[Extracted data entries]
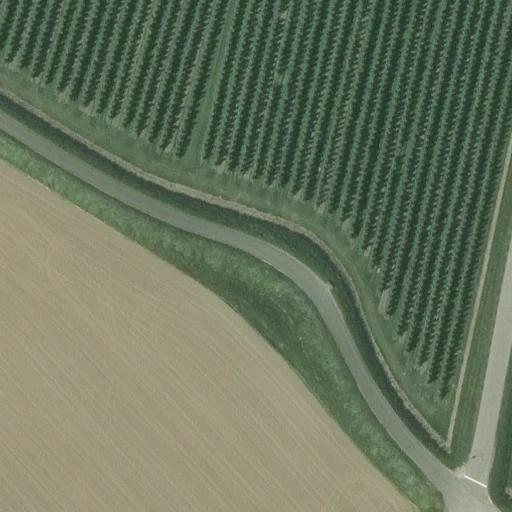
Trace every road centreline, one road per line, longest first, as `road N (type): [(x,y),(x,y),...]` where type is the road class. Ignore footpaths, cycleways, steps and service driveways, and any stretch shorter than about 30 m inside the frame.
road 1 (unclassified): [(469,511),(394,436),(320,301),(289,267),(165,218),(0,126)]
road 2 (unclassified): [(471,511),(511,288)]
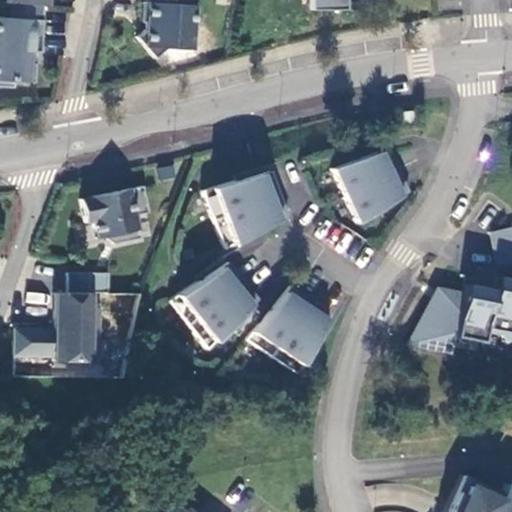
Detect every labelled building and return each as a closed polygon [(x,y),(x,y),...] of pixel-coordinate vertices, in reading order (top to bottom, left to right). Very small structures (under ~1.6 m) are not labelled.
[(189,5),(189,0),(143,0),(144,2),(141,2),(139,22),(143,22),(142,30),(134,37),(153,59),(165,49),(191,50),(194,6),(189,5)] [(306,0),(306,9),(348,10),(357,10),(357,0),(306,0)] [(29,52),(34,52),(39,53),(41,20),(0,17),(0,87),(10,88),(11,82),(31,83),(33,64),(28,64),(29,52)] [(395,113),(397,125),(415,122),(413,110),(395,113)] [(406,192),(385,148),(328,168),(355,223),(406,192)] [(199,191),(223,249),(231,244),(284,216),(266,171),(199,191)] [(94,239),(100,237),(109,235),(111,244),(139,238),(134,215),(146,212),(141,186),(78,200),(83,223),(90,221),(94,239)] [(491,245),(511,240),(511,226),(488,232),(491,245)] [(109,235),(100,237),(111,244),(109,235)] [(493,253),(511,248),(511,240),(491,245),(493,253)] [(511,248),(493,253),(496,266),(511,261),(511,248)] [(191,276),(194,281),(224,262),(220,257),(191,276)] [(194,281),(166,301),(206,349),(227,327),(239,315),(255,299),(224,262),(194,281)] [(64,293),(88,293),(106,293),(106,273),(64,273),(64,293)] [(490,290),(483,329),(494,332),(501,342),(511,335),(511,280),(493,277),(490,290)] [(483,329),(490,290),(463,284),(461,294),(452,337),(481,343),(483,329)] [(288,285),(243,340),(296,374),(301,366),(328,311),(288,285)] [(452,337),(461,294),(435,289),(406,343),(449,351),(452,337)] [(88,293),(64,293),(52,293),(52,330),(12,330),(12,355),(51,355),(51,362),(87,361),(88,348),(95,348),(95,308),(88,308),(88,293)] [(112,310),(135,314),(138,297),(115,293),(112,310)] [(239,315),(227,327),(234,332),(245,320),(239,315)] [(511,511),(511,498),(506,508),(493,503),(498,492),(459,475),(443,511),(511,511)] [(506,508),(511,498),(511,494),(511,485),(508,484),(508,485),(502,483),(498,492),(493,503),(506,508)]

Goal
Copy the whole listing above word for word, omitting the pictures.

Task answer
Trace every road centreline, one road per line, longest first, as `road N (type): [(x,y),(x,y),...]` where type is the road class. Ignore footpaths, cycleways, steps and service driveways, and any stretch shorter than about 30 m inside the frame.
road 1 (unclassified): [(469,511),(394,436),(320,301),(289,267),(165,218),(0,126)]
road 2 (unclassified): [(471,511),(511,288)]
Detect every labelled building and return each as a closed polygon [(x,y),(x,y),...] of pixel-coordinate vertices, in reading order (top to bottom, left to right). Very small structures (under ~1.6 m) are not labelled.
[(189,5),(189,0),(143,0),(144,2),(141,2),(139,22),(143,22),(142,30),(134,37),(153,59),(165,49),(191,50),(194,6),(189,5)] [(306,0),(306,9),(348,10),(357,10),(357,0),(306,0)] [(29,52),(34,52),(39,53),(41,20),(0,17),(0,87),(10,88),(11,82),(31,83),(33,64),(28,64),(29,52)] [(395,113),(397,125),(415,122),(413,110),(395,113)] [(406,192),(385,148),(328,168),(355,223),(406,192)] [(199,191),(223,249),(231,244),(284,216),(266,171),(199,191)] [(94,239),(100,237),(109,235),(111,244),(139,238),(134,215),(146,212),(141,186),(78,200),(83,223),(90,221),(94,239)] [(491,245),(511,240),(511,226),(488,232),(491,245)] [(109,235),(100,237),(111,244),(109,235)] [(493,253),(511,248),(511,240),(491,245),(493,253)] [(511,248),(493,253),(496,266),(511,261),(511,248)] [(191,276),(194,281),(224,262),(220,257),(191,276)] [(194,281),(166,301),(206,349),(227,327),(239,315),(255,299),(224,262),(194,281)] [(64,293),(88,293),(106,293),(106,273),(64,273),(64,293)] [(490,290),(483,329),(494,332),(501,342),(511,335),(511,280),(493,277),(490,290)] [(483,329),(490,290),(463,284),(461,294),(452,337),(481,343),(483,329)] [(288,285),(243,340),(296,374),(301,366),(328,311),(288,285)] [(452,337),(461,294),(435,289),(406,343),(449,351),(452,337)] [(88,293),(64,293),(52,293),(52,330),(12,330),(12,355),(51,355),(51,362),(87,361),(88,348),(95,348),(95,308),(88,308),(88,293)] [(112,310),(135,314),(138,297),(115,293),(112,310)] [(239,315),(227,327),(234,332),(245,320),(239,315)] [(511,511),(511,498),(506,508),(493,503),(498,492),(459,475),(443,511),(511,511)] [(506,508),(511,498),(511,494),(511,485),(508,484),(508,485),(502,483),(498,492),(493,503),(506,508)]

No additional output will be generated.